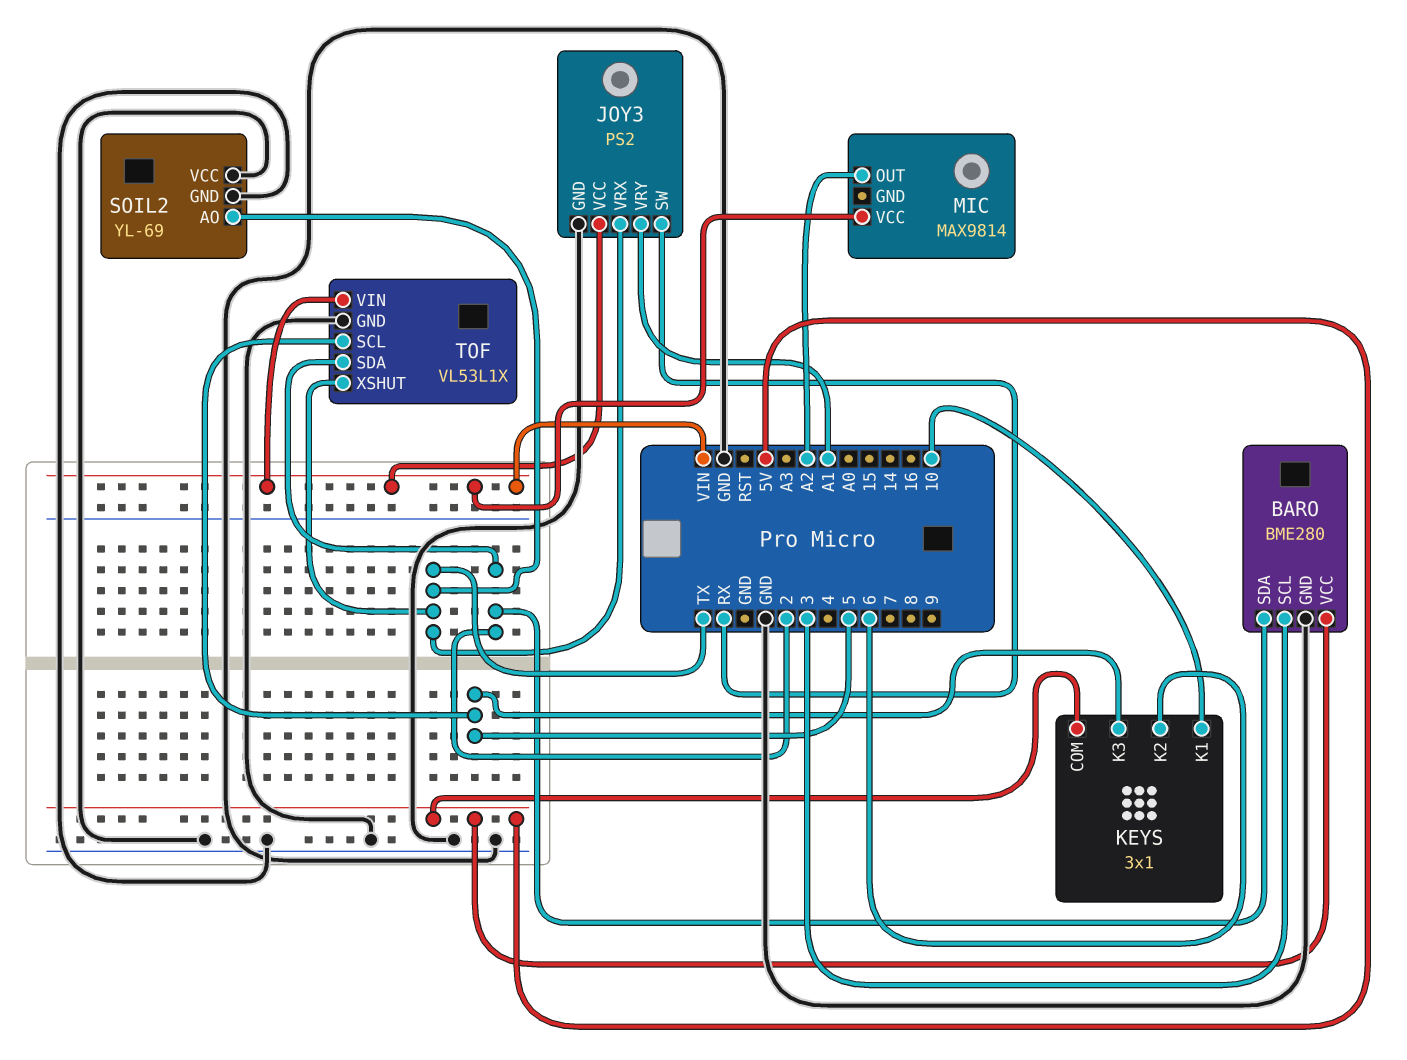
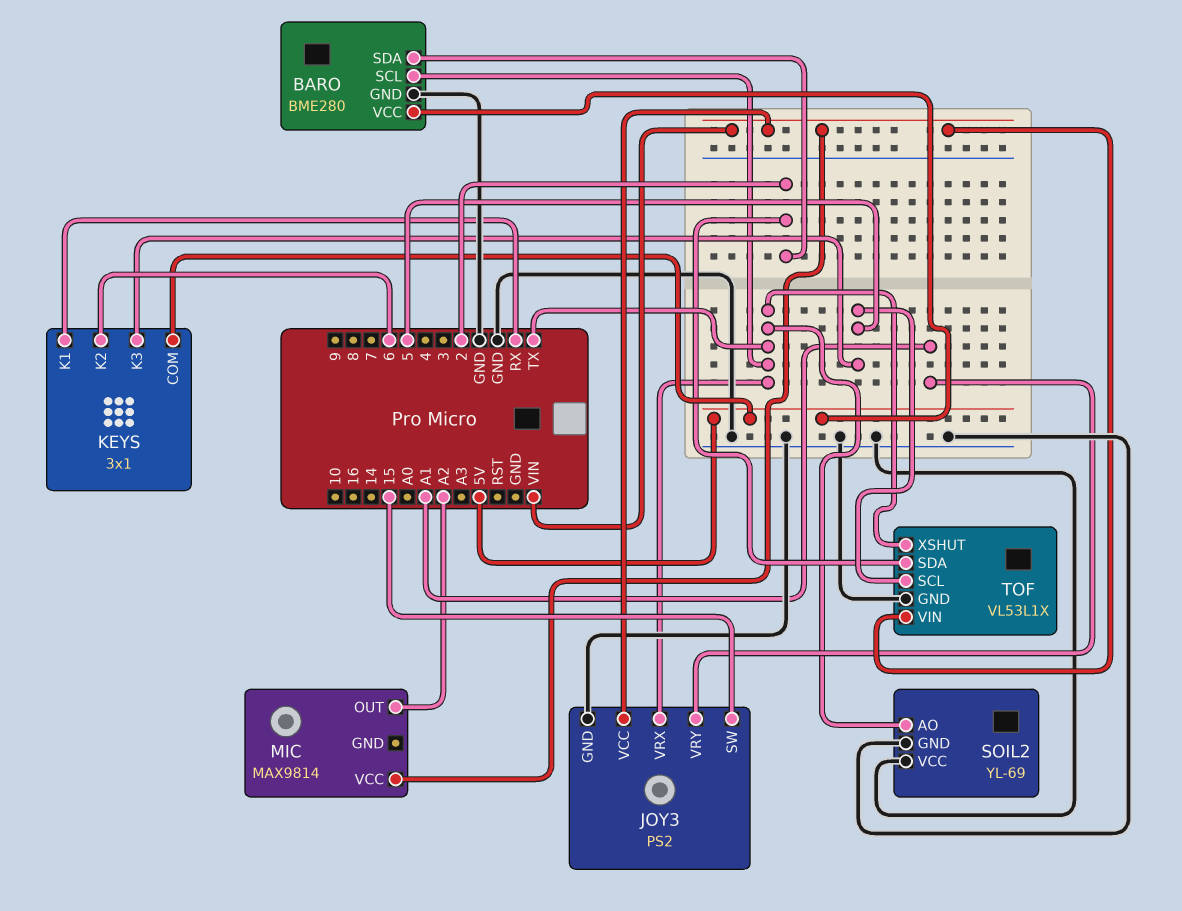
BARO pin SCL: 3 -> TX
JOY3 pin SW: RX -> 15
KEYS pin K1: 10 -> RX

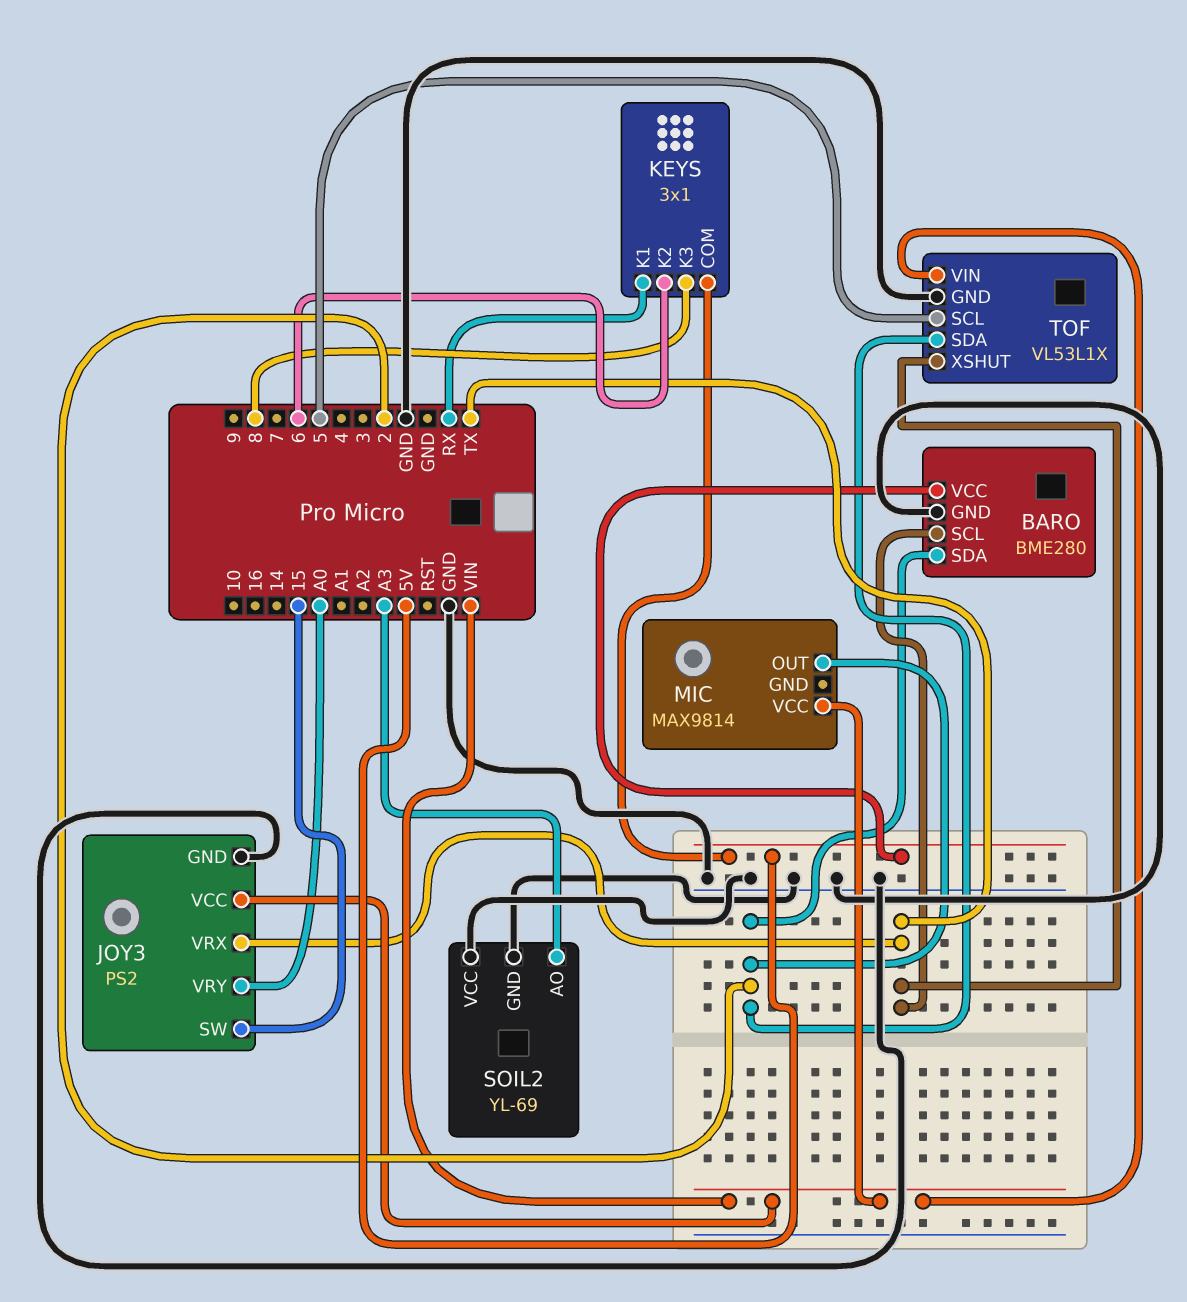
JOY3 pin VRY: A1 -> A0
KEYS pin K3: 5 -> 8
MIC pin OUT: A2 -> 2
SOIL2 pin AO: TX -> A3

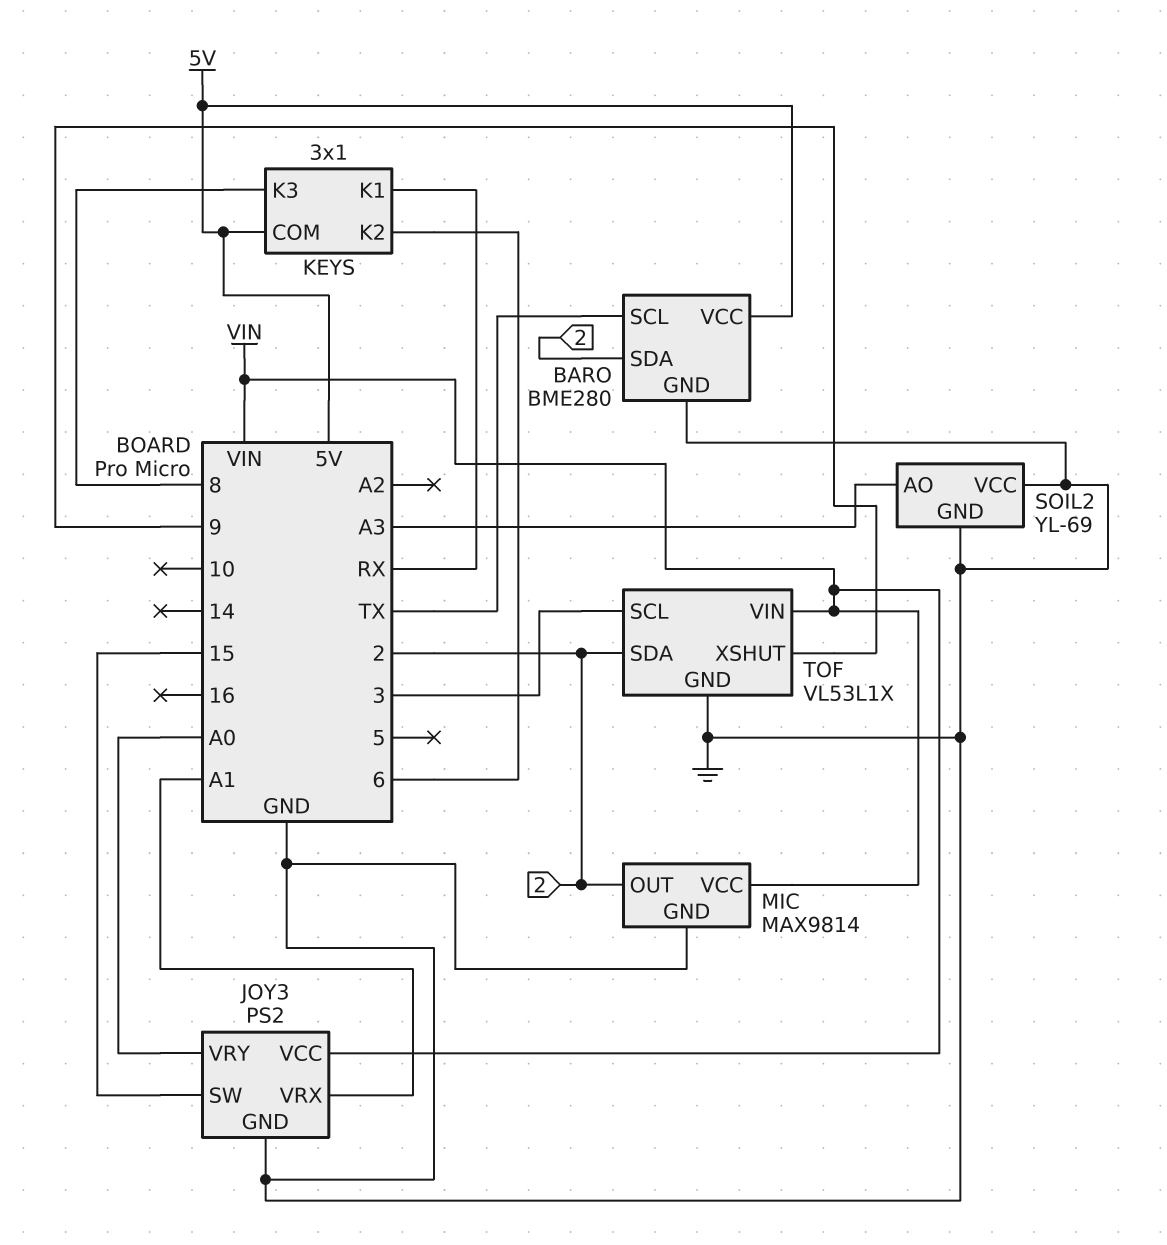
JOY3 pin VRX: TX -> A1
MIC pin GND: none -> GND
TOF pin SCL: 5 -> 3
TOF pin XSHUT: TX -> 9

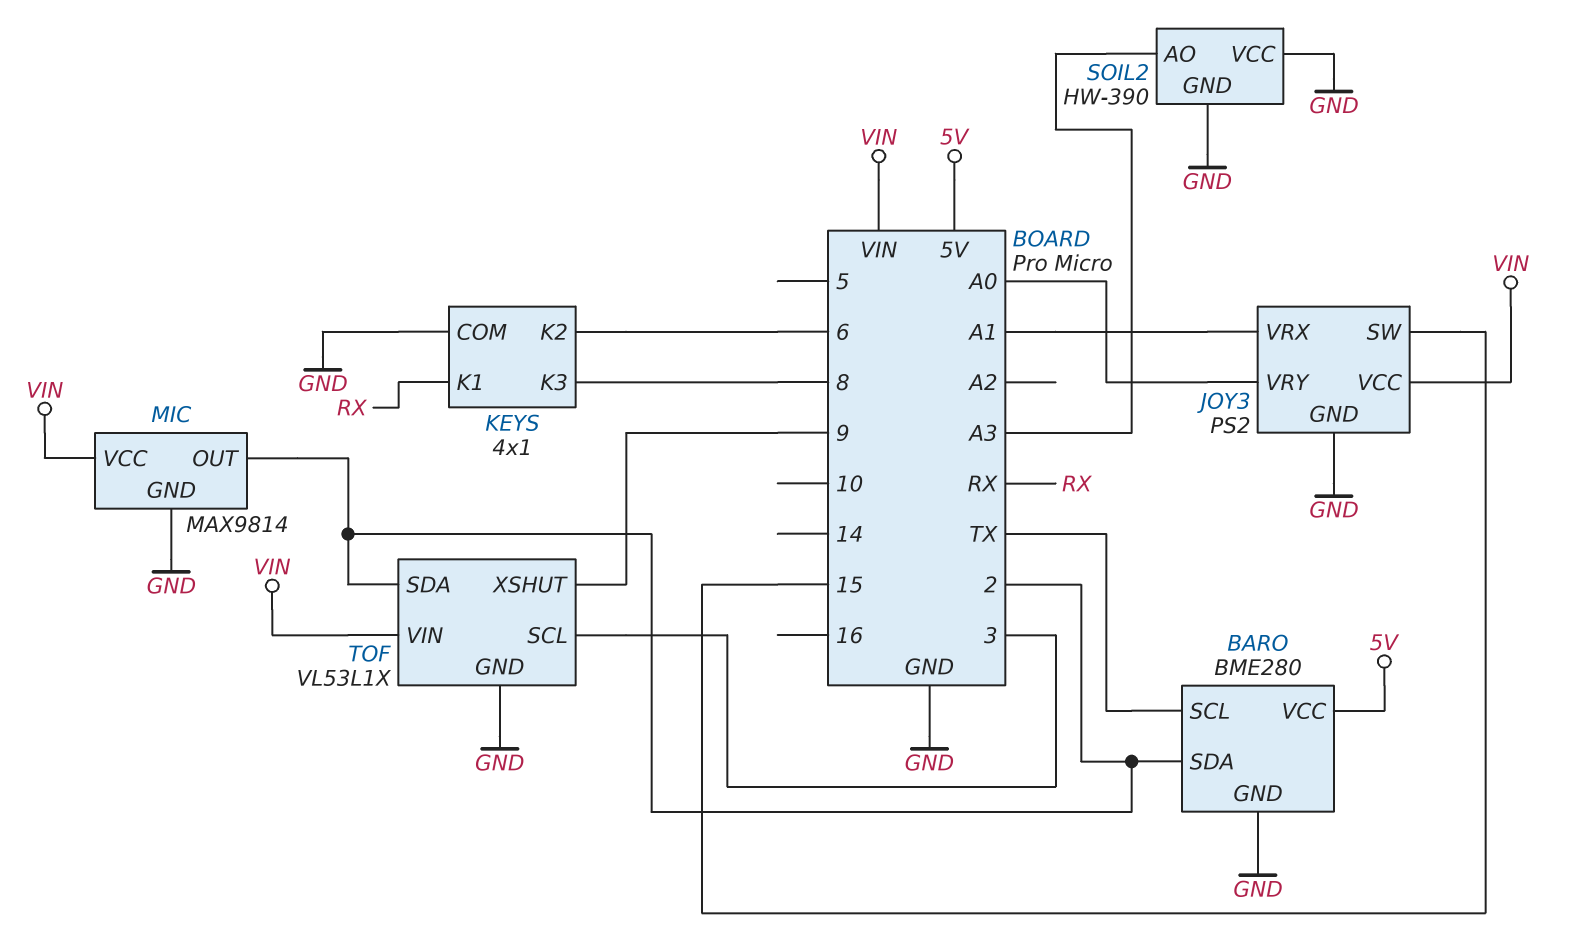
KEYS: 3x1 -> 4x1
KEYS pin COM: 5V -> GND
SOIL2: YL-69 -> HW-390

☆ ☆ ☆ ☆ ☆

Directions for this task: What you return must be the entries above, exactly as they appear, without any pictures.

Response area:
BARO pin SCL: 3 -> TX
JOY3 pin SW: RX -> 15
KEYS pin K1: 10 -> RX

JOY3 pin VRY: A1 -> A0
KEYS pin K3: 5 -> 8
MIC pin OUT: A2 -> 2
SOIL2 pin AO: TX -> A3

JOY3 pin VRX: TX -> A1
MIC pin GND: none -> GND
TOF pin SCL: 5 -> 3
TOF pin XSHUT: TX -> 9

KEYS: 3x1 -> 4x1
KEYS pin COM: 5V -> GND
SOIL2: YL-69 -> HW-390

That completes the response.